[Collected data]
+ + + +
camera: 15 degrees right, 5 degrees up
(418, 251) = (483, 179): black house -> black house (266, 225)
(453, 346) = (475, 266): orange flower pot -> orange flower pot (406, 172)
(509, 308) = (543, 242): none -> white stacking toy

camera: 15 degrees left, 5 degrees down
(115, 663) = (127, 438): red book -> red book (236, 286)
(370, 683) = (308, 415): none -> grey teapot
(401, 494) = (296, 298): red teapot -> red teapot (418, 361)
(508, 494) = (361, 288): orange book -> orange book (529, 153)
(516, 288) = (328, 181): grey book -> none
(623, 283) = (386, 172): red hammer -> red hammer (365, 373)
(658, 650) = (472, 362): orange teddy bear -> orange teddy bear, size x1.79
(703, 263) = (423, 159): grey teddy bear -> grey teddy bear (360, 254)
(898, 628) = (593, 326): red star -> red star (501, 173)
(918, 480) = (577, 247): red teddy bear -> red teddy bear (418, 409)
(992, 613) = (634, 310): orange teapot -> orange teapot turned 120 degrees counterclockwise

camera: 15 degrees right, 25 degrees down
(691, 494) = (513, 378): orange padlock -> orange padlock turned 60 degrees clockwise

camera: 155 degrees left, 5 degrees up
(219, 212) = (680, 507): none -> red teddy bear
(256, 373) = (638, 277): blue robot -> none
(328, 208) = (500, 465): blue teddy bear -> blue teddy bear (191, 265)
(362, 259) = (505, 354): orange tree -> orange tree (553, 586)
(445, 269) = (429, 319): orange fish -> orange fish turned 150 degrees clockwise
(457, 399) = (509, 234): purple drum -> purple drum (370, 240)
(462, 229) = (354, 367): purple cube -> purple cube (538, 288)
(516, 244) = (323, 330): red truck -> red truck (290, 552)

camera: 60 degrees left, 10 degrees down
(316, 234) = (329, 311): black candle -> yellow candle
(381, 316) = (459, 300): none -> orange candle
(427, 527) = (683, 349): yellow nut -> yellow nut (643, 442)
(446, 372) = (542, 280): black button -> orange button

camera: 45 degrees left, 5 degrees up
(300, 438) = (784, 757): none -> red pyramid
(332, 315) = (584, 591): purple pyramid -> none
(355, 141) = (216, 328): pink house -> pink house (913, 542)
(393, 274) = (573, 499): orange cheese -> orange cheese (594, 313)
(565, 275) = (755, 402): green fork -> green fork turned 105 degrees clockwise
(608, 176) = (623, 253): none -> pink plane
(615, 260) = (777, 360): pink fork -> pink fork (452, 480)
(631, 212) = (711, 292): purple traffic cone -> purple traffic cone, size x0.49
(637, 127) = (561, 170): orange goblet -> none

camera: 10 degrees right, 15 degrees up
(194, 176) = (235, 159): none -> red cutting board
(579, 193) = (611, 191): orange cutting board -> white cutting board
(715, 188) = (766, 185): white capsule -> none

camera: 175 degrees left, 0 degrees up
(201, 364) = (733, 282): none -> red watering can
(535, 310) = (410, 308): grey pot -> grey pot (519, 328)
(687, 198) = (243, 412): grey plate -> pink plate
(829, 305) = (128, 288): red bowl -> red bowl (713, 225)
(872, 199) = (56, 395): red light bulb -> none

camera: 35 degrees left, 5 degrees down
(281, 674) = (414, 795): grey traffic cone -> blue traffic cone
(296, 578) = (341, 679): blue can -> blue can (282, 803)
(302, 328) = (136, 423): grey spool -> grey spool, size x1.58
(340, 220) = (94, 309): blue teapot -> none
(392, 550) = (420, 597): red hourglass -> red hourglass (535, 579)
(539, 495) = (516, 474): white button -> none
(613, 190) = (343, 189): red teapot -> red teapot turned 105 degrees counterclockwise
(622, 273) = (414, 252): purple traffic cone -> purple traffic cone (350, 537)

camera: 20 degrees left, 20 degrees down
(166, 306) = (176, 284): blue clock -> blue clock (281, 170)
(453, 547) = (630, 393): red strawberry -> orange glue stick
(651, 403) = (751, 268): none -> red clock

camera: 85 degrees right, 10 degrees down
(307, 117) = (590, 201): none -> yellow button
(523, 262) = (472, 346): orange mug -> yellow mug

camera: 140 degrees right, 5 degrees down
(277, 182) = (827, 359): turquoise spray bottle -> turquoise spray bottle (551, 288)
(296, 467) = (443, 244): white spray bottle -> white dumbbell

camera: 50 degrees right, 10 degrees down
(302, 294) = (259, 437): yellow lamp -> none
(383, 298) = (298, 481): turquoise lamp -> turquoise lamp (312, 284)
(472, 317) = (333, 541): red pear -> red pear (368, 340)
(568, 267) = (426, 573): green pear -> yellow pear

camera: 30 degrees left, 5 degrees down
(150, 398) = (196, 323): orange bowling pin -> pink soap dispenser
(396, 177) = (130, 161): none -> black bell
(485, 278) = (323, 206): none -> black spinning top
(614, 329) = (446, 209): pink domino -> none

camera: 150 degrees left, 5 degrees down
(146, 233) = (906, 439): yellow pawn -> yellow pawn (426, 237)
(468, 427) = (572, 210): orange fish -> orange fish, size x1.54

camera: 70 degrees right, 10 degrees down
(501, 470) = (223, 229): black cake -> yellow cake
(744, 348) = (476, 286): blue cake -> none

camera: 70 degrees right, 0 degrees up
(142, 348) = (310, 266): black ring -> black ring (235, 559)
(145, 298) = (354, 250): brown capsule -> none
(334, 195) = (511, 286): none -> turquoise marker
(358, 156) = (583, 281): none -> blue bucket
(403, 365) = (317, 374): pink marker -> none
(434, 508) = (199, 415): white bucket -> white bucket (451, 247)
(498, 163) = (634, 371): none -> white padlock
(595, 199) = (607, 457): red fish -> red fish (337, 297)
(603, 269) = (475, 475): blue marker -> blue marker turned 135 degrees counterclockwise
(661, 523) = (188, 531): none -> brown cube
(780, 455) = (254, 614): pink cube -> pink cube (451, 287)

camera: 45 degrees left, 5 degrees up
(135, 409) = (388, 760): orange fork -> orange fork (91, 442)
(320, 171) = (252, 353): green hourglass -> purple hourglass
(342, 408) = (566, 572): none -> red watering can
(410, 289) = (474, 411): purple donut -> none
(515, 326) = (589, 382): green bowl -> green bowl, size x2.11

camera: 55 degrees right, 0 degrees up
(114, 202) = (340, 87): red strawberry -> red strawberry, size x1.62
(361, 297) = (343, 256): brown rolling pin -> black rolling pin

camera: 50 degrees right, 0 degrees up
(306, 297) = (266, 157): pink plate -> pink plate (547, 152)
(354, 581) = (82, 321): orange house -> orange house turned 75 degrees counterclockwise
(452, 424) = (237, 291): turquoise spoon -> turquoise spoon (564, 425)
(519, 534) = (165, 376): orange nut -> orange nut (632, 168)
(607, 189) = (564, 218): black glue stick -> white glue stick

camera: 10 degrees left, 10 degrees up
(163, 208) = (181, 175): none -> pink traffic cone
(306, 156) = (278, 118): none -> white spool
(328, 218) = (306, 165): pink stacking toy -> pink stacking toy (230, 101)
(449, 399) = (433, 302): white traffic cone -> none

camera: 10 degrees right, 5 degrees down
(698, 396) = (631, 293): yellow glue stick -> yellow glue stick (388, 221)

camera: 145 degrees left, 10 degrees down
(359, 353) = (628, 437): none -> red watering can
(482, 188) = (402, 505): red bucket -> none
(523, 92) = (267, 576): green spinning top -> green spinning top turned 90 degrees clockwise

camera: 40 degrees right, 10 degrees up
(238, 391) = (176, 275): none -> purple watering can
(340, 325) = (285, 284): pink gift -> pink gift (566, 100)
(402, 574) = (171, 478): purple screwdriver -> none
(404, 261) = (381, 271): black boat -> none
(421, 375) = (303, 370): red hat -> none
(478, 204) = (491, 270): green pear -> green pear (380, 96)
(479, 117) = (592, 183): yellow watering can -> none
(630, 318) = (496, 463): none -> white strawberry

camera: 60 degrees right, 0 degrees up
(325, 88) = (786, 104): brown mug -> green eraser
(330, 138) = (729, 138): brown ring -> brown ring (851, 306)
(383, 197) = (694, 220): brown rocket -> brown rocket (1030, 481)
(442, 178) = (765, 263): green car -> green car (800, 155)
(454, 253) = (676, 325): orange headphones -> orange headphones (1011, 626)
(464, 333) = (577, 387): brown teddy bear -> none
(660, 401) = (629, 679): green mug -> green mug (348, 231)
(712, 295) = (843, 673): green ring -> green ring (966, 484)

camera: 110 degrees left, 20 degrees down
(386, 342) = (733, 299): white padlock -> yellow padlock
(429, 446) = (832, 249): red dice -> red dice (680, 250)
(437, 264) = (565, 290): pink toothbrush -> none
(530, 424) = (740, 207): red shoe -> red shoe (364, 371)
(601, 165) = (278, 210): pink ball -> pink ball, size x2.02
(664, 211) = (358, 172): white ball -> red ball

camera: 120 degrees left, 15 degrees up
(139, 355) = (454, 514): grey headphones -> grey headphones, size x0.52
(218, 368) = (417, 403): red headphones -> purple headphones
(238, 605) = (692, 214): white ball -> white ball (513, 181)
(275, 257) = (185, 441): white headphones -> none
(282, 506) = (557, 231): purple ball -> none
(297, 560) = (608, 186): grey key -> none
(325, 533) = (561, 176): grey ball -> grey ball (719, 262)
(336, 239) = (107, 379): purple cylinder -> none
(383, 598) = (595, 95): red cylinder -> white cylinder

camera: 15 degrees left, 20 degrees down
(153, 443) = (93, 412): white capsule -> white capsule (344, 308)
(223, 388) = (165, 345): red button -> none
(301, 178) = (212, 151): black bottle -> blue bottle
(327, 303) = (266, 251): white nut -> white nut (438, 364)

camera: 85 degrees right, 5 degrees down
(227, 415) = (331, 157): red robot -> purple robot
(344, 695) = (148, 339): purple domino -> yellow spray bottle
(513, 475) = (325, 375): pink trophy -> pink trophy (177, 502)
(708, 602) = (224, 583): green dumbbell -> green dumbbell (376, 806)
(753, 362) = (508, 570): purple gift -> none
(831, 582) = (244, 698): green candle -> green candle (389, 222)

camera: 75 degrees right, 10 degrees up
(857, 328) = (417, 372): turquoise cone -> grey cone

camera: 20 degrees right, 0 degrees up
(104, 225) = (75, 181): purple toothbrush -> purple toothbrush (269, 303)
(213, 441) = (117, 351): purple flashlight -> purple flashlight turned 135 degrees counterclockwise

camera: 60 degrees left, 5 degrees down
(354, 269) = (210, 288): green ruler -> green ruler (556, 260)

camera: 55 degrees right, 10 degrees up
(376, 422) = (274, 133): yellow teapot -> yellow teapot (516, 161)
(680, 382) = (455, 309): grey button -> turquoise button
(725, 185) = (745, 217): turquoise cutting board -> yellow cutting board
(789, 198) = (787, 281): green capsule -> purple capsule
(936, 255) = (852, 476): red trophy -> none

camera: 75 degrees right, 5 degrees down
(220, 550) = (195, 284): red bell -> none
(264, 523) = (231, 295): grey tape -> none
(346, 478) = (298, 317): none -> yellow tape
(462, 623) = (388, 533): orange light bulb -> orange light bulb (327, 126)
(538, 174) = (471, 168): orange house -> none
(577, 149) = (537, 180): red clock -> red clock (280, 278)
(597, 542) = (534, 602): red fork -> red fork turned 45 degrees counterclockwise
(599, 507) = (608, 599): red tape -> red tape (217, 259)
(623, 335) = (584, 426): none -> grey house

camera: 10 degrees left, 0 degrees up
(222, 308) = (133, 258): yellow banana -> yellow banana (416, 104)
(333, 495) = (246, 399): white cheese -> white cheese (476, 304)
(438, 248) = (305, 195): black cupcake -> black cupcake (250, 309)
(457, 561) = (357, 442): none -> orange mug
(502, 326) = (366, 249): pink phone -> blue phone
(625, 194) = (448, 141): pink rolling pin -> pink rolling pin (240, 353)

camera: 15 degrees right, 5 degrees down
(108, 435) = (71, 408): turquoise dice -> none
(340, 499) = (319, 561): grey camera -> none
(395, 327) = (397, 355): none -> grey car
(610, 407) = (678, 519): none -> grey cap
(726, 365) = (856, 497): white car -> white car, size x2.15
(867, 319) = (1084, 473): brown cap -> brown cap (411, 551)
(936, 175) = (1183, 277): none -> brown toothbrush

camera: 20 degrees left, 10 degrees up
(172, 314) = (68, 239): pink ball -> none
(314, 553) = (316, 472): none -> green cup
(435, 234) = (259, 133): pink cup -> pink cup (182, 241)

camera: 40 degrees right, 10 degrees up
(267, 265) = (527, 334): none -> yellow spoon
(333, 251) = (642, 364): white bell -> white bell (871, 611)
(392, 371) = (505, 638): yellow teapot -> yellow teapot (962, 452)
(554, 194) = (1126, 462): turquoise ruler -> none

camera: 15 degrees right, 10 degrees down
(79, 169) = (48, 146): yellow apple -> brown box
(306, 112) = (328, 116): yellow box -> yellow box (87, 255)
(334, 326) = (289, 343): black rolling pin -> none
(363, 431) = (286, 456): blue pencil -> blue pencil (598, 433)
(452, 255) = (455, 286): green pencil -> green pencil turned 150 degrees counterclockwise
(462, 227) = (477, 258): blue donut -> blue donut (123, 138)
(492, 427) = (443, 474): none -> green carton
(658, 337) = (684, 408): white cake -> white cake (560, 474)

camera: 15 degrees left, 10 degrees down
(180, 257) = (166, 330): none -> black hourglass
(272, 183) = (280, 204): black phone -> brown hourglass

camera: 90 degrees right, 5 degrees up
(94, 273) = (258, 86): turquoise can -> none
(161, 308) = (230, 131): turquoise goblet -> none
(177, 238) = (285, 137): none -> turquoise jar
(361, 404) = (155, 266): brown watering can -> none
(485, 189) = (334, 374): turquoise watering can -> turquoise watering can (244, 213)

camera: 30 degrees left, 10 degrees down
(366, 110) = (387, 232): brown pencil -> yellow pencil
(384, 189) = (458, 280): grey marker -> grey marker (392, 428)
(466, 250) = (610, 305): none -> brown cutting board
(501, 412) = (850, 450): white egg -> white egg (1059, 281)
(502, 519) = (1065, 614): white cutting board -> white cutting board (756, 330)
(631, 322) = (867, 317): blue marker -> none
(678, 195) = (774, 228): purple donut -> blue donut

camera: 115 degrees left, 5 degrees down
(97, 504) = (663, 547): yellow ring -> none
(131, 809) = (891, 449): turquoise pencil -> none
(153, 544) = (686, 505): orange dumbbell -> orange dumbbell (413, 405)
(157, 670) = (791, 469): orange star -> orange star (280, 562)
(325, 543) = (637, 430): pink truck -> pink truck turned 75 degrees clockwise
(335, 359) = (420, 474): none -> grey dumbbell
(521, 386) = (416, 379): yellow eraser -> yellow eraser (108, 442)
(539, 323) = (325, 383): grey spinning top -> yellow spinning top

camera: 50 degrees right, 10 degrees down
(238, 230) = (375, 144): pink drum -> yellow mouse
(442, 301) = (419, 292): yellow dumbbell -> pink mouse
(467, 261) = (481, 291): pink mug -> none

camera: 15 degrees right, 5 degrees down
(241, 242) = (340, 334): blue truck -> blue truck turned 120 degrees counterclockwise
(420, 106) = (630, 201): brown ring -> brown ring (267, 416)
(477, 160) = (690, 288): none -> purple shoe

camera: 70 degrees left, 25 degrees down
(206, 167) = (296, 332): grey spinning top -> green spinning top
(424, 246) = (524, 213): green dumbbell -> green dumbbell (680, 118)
+ + + +
● **Task to complete**:
Of the lines above, retype only those from the line containing "(223, 388) = (165, 345): red button -> none" through the line containing "(227, 415) = (331, 157): red", including both, exactly.

● **Answer to this exercise**:
(223, 388) = (165, 345): red button -> none
(301, 178) = (212, 151): black bottle -> blue bottle
(327, 303) = (266, 251): white nut -> white nut (438, 364)

camera: 85 degrees right, 5 degrees down
(227, 415) = (331, 157): red robot -> purple robot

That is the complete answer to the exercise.